TASK OBJECTIVE
Leave the pictures out and reproduce all the entries word for word.

[SOURCE INFORMATION]

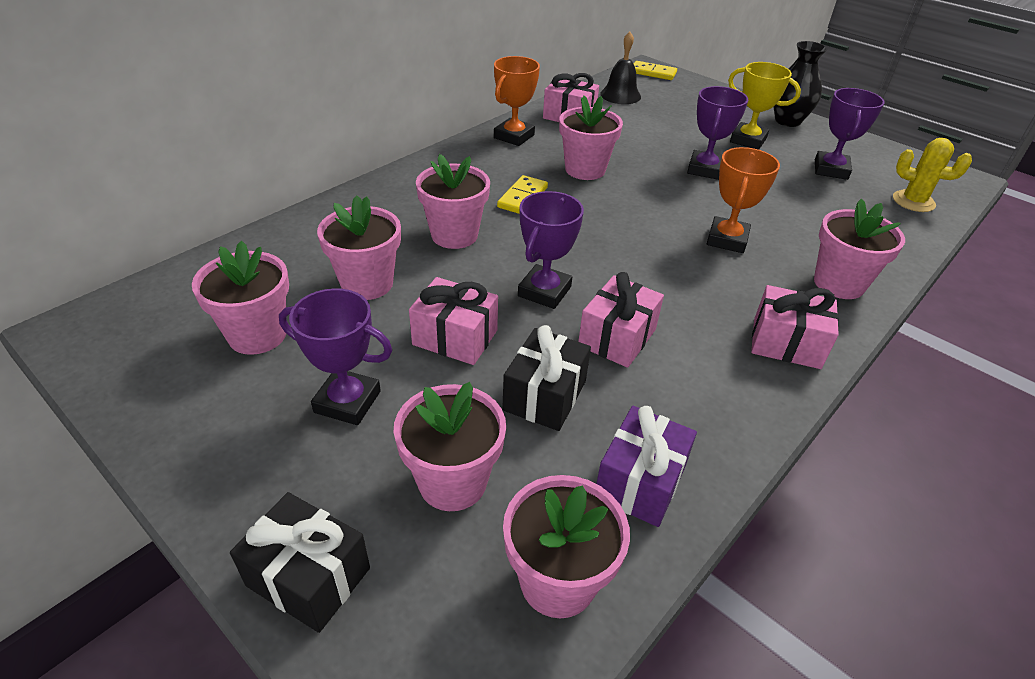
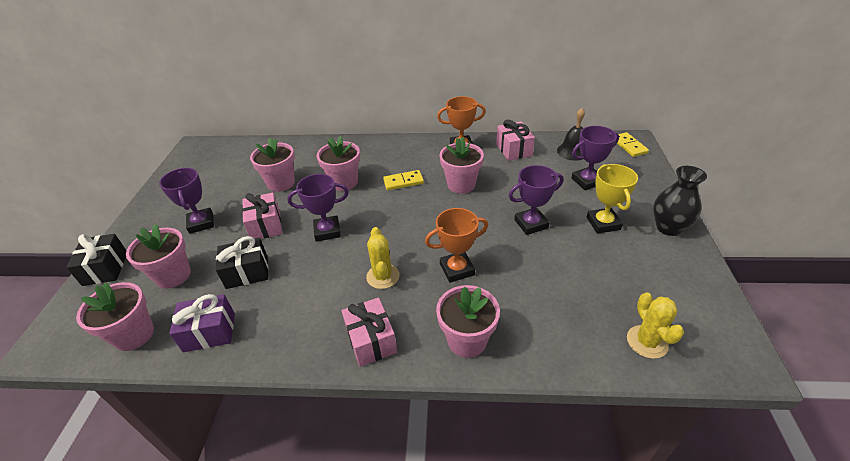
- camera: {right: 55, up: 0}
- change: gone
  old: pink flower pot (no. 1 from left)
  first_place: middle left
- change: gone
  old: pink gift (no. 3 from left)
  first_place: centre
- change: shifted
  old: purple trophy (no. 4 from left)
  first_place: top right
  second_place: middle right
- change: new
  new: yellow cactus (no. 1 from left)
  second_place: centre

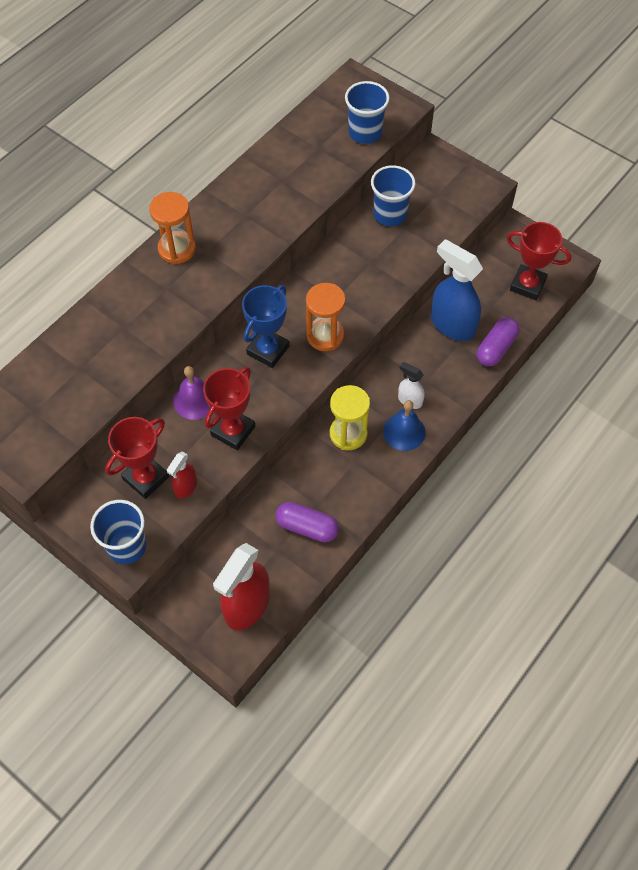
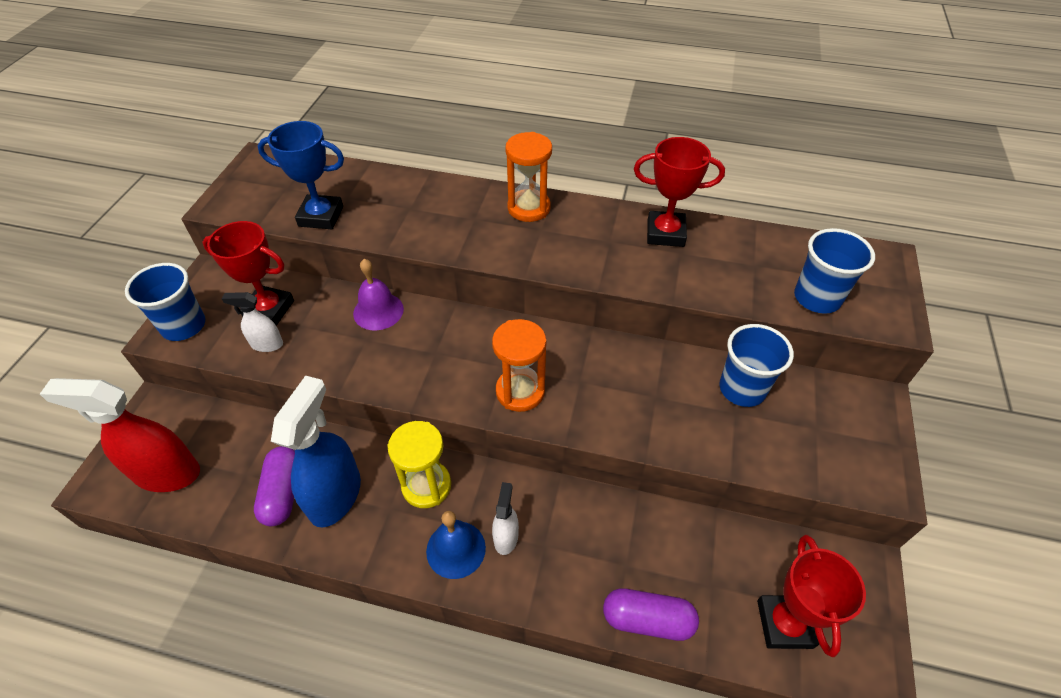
- camera: {right: 65, up: -10}
- change: repainted
  old: red spray bottle (no. 1 from left)
  new: white spray bottle (no. 1 from left)
  first_place: middle left
  second_place: middle left
- change: shifted
  old: red trophy (no. 2 from left)
  first_place: centre
  second_place: top centre
- change: shifted
  old: blue trophy
  first_place: centre
  second_place: top left
- change: shifted
  old: blue spray bottle
  first_place: middle right
  second_place: middle left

[/SOURCE INFORMATION]

ANSWER BOX
- camera: {right: 55, up: 0}
- change: gone
  old: pink flower pot (no. 1 from left)
  first_place: middle left
- change: gone
  old: pink gift (no. 3 from left)
  first_place: centre
- change: shifted
  old: purple trophy (no. 4 from left)
  first_place: top right
  second_place: middle right
- change: new
  new: yellow cactus (no. 1 from left)
  second_place: centre

- camera: {right: 65, up: -10}
- change: repainted
  old: red spray bottle (no. 1 from left)
  new: white spray bottle (no. 1 from left)
  first_place: middle left
  second_place: middle left
- change: shifted
  old: red trophy (no. 2 from left)
  first_place: centre
  second_place: top centre
- change: shifted
  old: blue trophy
  first_place: centre
  second_place: top left
- change: shifted
  old: blue spray bottle
  first_place: middle right
  second_place: middle left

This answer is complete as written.